- [Task requirements]:
Repeat, exactly as written, the lines from the one with "orange L-shape: moved 11 px left" to the final line of the listing, and keep every picture out.
===
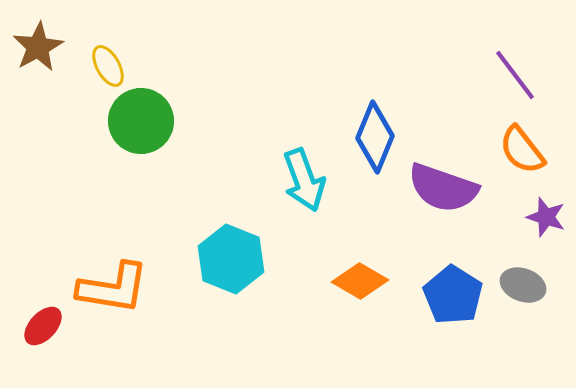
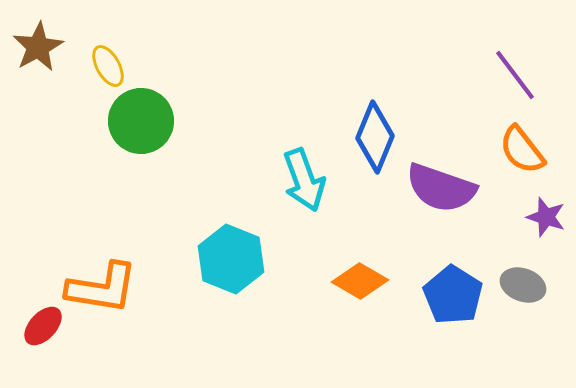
purple semicircle: moved 2 px left
orange L-shape: moved 11 px left
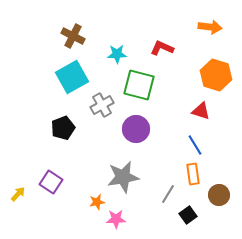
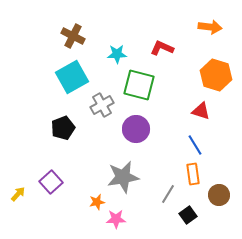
purple square: rotated 15 degrees clockwise
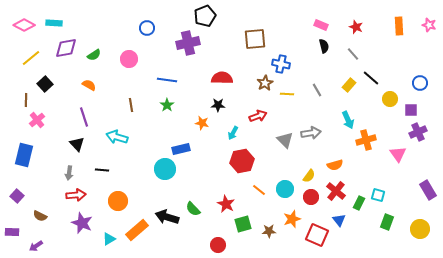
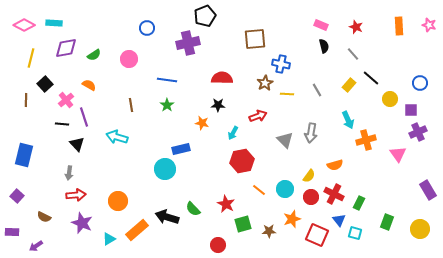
yellow line at (31, 58): rotated 36 degrees counterclockwise
pink cross at (37, 120): moved 29 px right, 20 px up
gray arrow at (311, 133): rotated 108 degrees clockwise
black line at (102, 170): moved 40 px left, 46 px up
red cross at (336, 191): moved 2 px left, 3 px down; rotated 12 degrees counterclockwise
cyan square at (378, 195): moved 23 px left, 38 px down
brown semicircle at (40, 216): moved 4 px right, 1 px down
===
- [Answer for this exercise]:
orange L-shape: moved 11 px left
purple square: rotated 15 degrees clockwise
yellow line at (31, 58): rotated 36 degrees counterclockwise
pink cross at (37, 120): moved 29 px right, 20 px up
gray arrow at (311, 133): rotated 108 degrees clockwise
black line at (102, 170): moved 40 px left, 46 px up
red cross at (336, 191): moved 2 px left, 3 px down; rotated 12 degrees counterclockwise
cyan square at (378, 195): moved 23 px left, 38 px down
brown semicircle at (40, 216): moved 4 px right, 1 px down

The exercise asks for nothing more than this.